| TASK INSTRUCTIONS |
Pull out every line in the listing below that contains the string "treble".

— START SUPPLIED DATA —

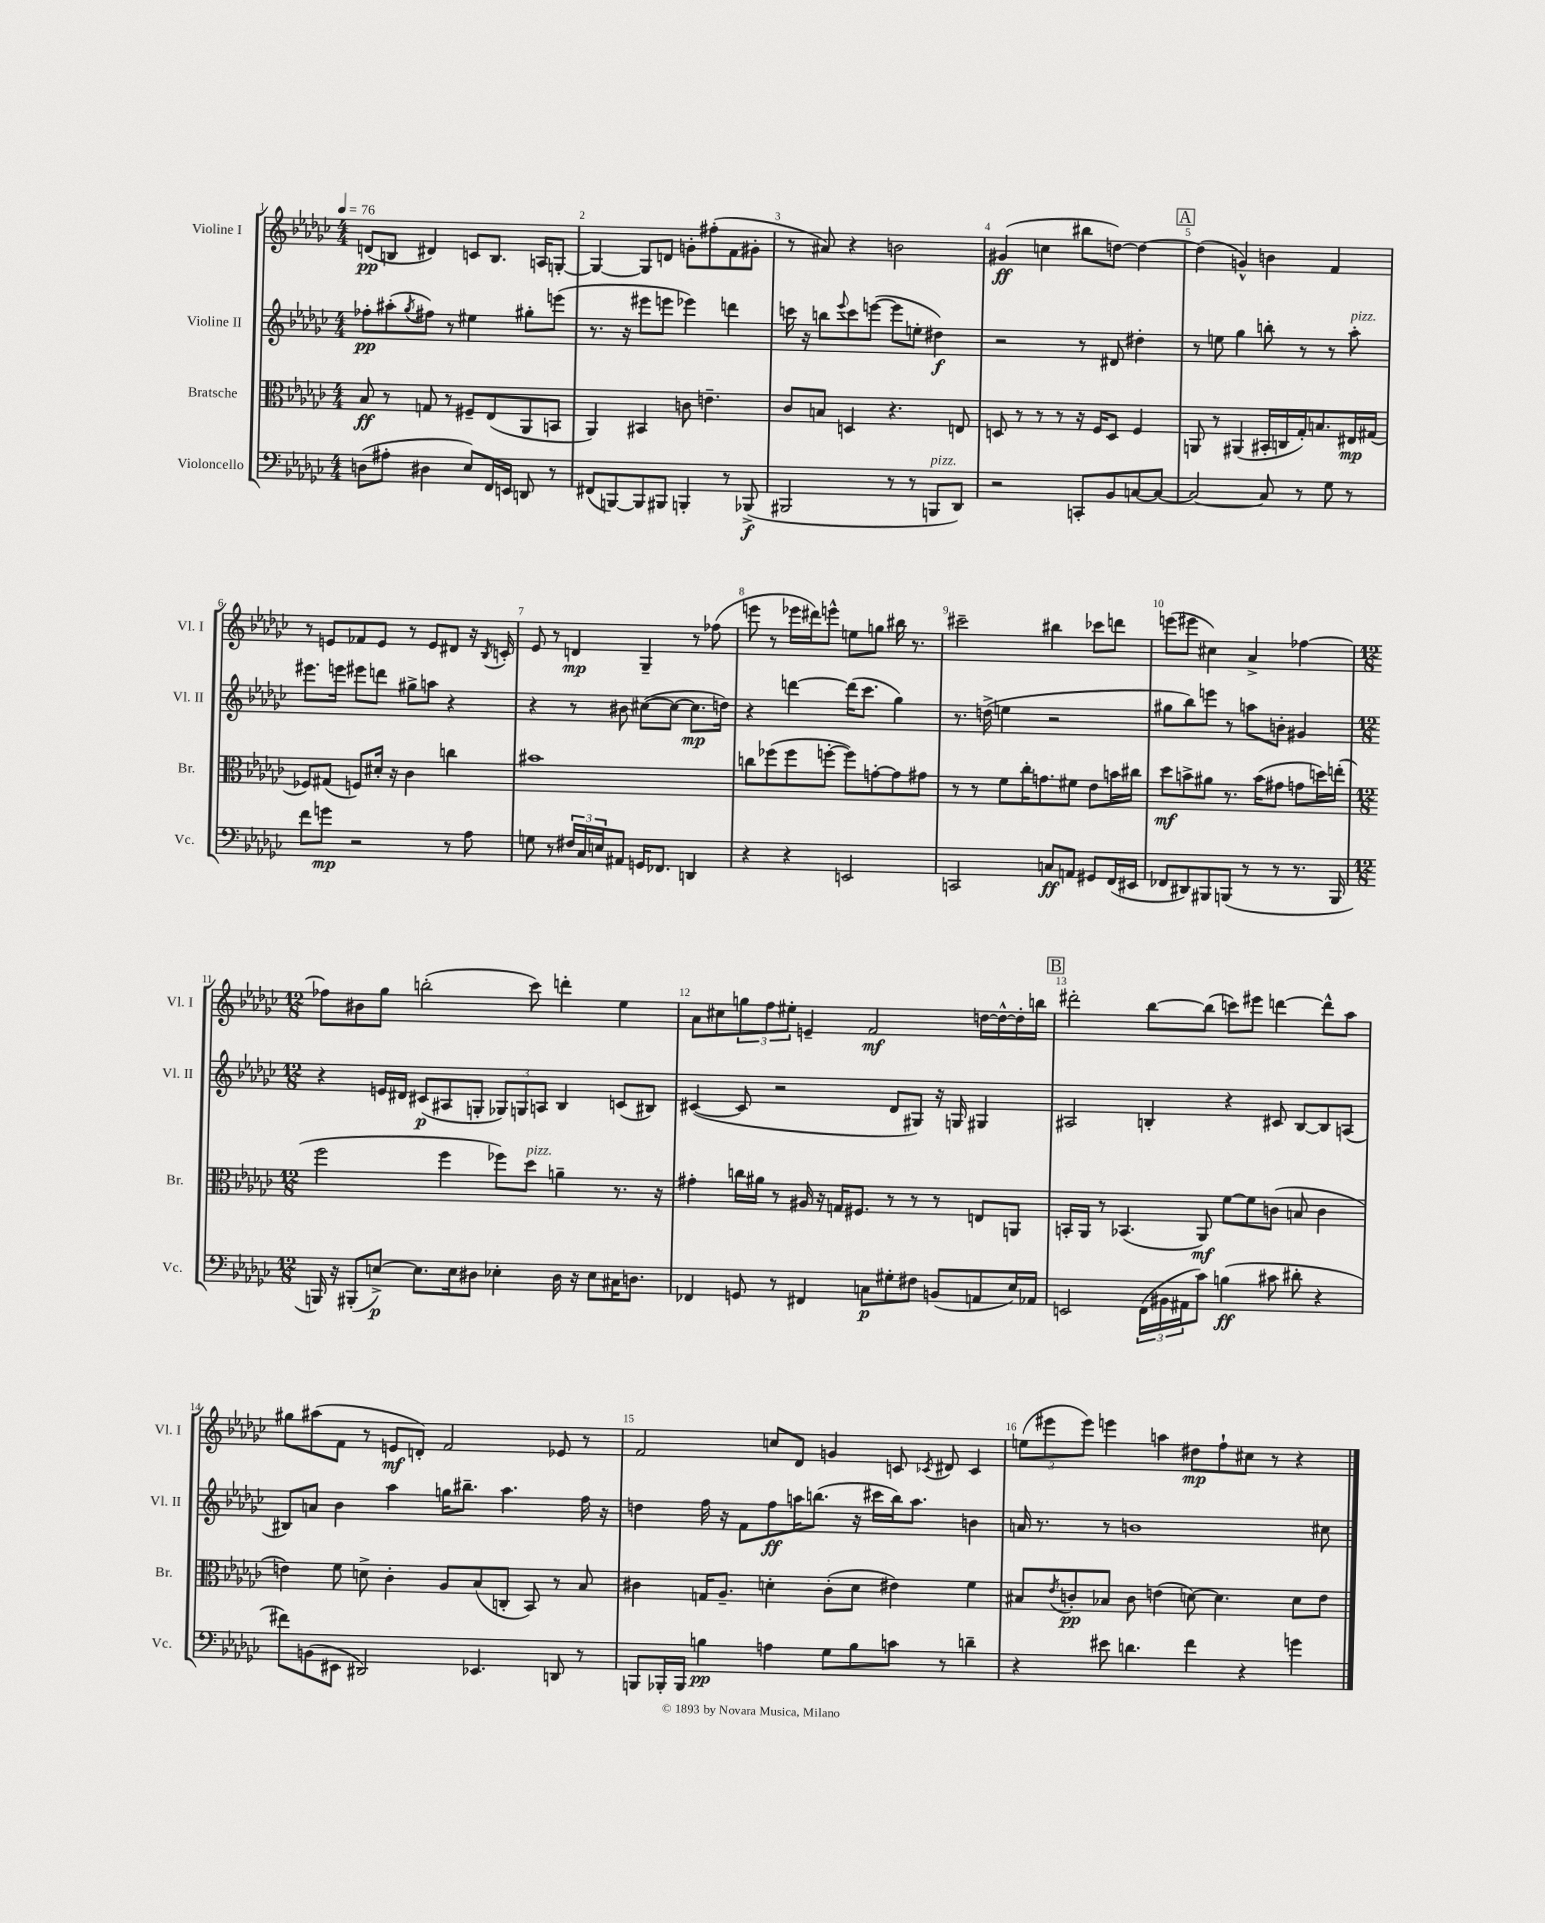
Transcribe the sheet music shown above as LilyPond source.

<<
\new StaffGroup <<
\new Staff = "s0" \with { instrumentName = "Violine I" shortInstrumentName = "Vl. I" } {
    \clef treble \key ges \major \numericTimeSignature \time 4/4 \tempo 4 = 76
    d'8\pp( b8 dis'4) c'8 b8. a16 g8~-. |
    g4~ g8 d'8 g'8-. fis''8-.( f'8 gis'8-. |
    r8 ais'8) r4 b'2 |
    gis'4\ff( c''4 bis''8 d''8~) d''4~ |
    \mark \markup { \box "A" } d''4( g'4-^) b'4 f'4 |
    r8 e'8 fes'8 e'8 r8 e'8 dis'8 r16 \acciaccatura { bes8 } c'16-. |
    ees'8 r8 d'4\mp ges4-- r8 fes''8( |
    e'''8 r8 ees'''16 dis'''16) e'''8-^ e''8 g''8 bis''16 r8. |
    cis'''2-- bis''4 ces'''8 d'''8 |
    e'''8( eis'''8 cis''4) aes'4-> fes''4~ |
    \numericTimeSignature \time 12/8 fes''8 bis'8 ges''8 b''2-.( ces'''8) d'''4-. ees''4 |
    aes'8 cis''8 \tuplet 3/2 { g''8 f''8 eis''8-. } e'4-- f'2\mf d''16~ d''16~-^ d''16-. b''16 |
    \mark \markup { \box "B" } dis'''2-. bes''8~ bes''8( c'''8) eis'''8 d'''4~ d'''8-^ aes''8 |
    gis''8 ais''8( f'8 r8 e'8\mf d'8-.) f'2 ees'8 r8 |
    f'2 c''8 des'8 g'4 c'8 \acciaccatura { ces'8 } dis'8 ces'4 |
    \tuplet 3/2 { e''8( eis'''8 eis'''8) } e'''4 a''4 dis''8\mp f''8-! cis''8 r8 r4 \bar "|." |
}
\new Staff = "s1" \with { instrumentName = "Violine II" shortInstrumentName = "Vl. II" } {
    \clef treble \key ges \major \numericTimeSignature \time 4/4
    fes''8-.\pp ais''8-.( \acciaccatura { ges''8 } fis''8) r8 eis''4 gis''8-. e'''8( |
    r8. r16 eis'''8 e'''8 ees'''4) d'''4 |
    c'''16 r16 b''8 \appoggiatura { ees'''8 } c'''8 e'''8~( e'''8 e''8-. dis''4\f) |
    r2 r8 dis'8 dis''4-. |
    \mark \markup { \box "A" } r8 e''8 ges''4 b''8-. r8 r8 aes''8-.^\markup { \italic "pizz." } |
    eis'''8. e'''16 eis'''8 d'''8 gis''8-> a''8 r4 |
    r4 r8 bis'8 cis''8~( cis''8~ cis''8.\mp d''16) |
    r4 d'''4~ d'''16( ces'''8. ges''4) |
    r8. d''16->( e''4 r2 |
    gis''8 bes''8) e'''8 r8 a''8 b'8-. gis'4 |
    \numericTimeSignature \time 12/8 r4 e'16 dis'16 cis'8\p( ais8 g8-. \tuplet 3/2 { ges8) g8 a8 } bes4 c'8( bis8) |
    cis'4~( cis'8 r2 des'8 gis8) r16 g16 gis4 |
    \mark \markup { \box "B" } ais2 b4-. r4 cis'8 b8~ b8 a8( |
    bis8) a'8 bes'4 aes''4 g''16 bis''8.-- aes''4. f''16 r16 |
    d''4 f''16 r16 f'8 f''8\ff a''16 b''8.( r16 cis'''16 b''16) a''8. b'4 |
    a'16 r8. r8 b'1 cis''8 \bar "|." |
}
\new Staff = "s2" \with { instrumentName = "Bratsche" shortInstrumentName = "Br." } {
    \clef alto \key ges \major \numericTimeSignature \time 4/4
    bes8\ff r8 g8 r8 fis8-- ees8( aes,8 b,8 |
    aes,4) bis,4 c'8 e'4.-- |
    ces'8 b8 d4 r4. e8 |
    d8 r8 r8 r8 r16 f16 d8 f4 |
    \mark \markup { \box "A" } a,8 r8 ais,4( bis,16-. c16 ges16-.) b8. eis16\mp gis16( |
    fes8) gis8( f8) dis'16-. r16 ces'4 c''4 |
    bis'1 |
    c''8 fes''8( fes''8 f''8~-. f''8) g'8~-. g'8 gis'8 |
    r8 r8 f'8 ces''16-. g'8. fis'8 ees'8 b'16 cis''16 |
    des''8\mf b'8-> ais'8 r8. b'16( gis'8 g'8 d''16) e''16-.( |
    \numericTimeSignature \time 12/8 f''2 f''4 fes''8) des''8^\markup { \italic "pizz." } a'4-- r8. r16 |
    gis'4-. c''16 ais'16 r8 ais16 r16 g16 fis8. r8 r8 r8 e8 a,8 |
    \mark \markup { \box "B" } b,16-. aes,16 r8 bes,4.( aes,8\mf) f'8~ f'8 c'8( b8 c'4 |
    e'4) f'8 d'8-> ces'4-. aes8 bes8( c8-. bes,8) r8 bes8 |
    cis'4 g16 aes8.-- d'4-. cis'8-.( d'8 eis'4) f'4 |
    bis8 \acciaccatura { ees'8 } c'8-.\pp bes8 c'8 e'4( d'8~) d'4. d'8 e'8 \bar "|." |
}
\new Staff = "s3" \with { instrumentName = "Violoncello" shortInstrumentName = "Vc." } {
    \clef bass \key ges \major \numericTimeSignature \time 4/4
    d8( ais8-. dis4 ees8) f,16 e,16 d,8 r8 |
    fis,8( b,,8~) b,,8 bis,,8 b,,4-. r8 bes,,8->\f( |
    bis,,2 r8 r8 b,,8^\markup { \italic "pizz." } des,8) |
    r2 c,8-. bes,8 c8~ c8~ |
    \mark \markup { \box "A" } c2~ c8 r8 ges8 r8 |
    f'8 g'8\mp r2 r8 aes8 |
    g8 r8 \tuplet 3/2 { fis16 ces16 e16 } ais,8 g,16 fes,8. d,4 |
    r4 r4 e,2 |
    c,2 c8\ff a,8 gis,8 f,16( eis,16 |
    fes,8 dis,8) bis,,8 b,,8( r8 r8 r8. b,,16 |
    \numericTimeSignature \time 12/8 b,,16) r16 bis,,8-.( e8~->\p) e8. e16 dis8 ees4-. dis16 r16 ees8 cis16 d8. |
    fes,4 g,8 r8 fis,4 c8\p gis8-. fis8 b,8( a,8 ees16) aes,16 |
    \mark \markup { \box "B" } e,2 \tuplet 3/2 { f,16( bis,16 ais,16 } ces'8) b4\ff( cis'8 dis'8-. r4 |
    fis'8) b,8( eis,8 dis,2) ees,4. d,8 r8 |
    b,,8 bes,,16-. bes,,16 b4\pp a4 ges8 b8 c'8 r8 d'4-- |
    r4 eis'8 d'4. f'4 r4 g'4 \bar "|." |
}
>>
>>
\layout { \context { \Score \override BarNumber.break-visibility = ##(#f #t #t) barNumberVisibility = #all-bar-numbers-visible } }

— END SUPPLIED DATA —

| RESULT BELOW |
    \clef treble \key ges \major \numericTimeSignature \time 4/4 \tempo 4 = 76
    \clef treble \key ges \major \numericTimeSignature \time 4/4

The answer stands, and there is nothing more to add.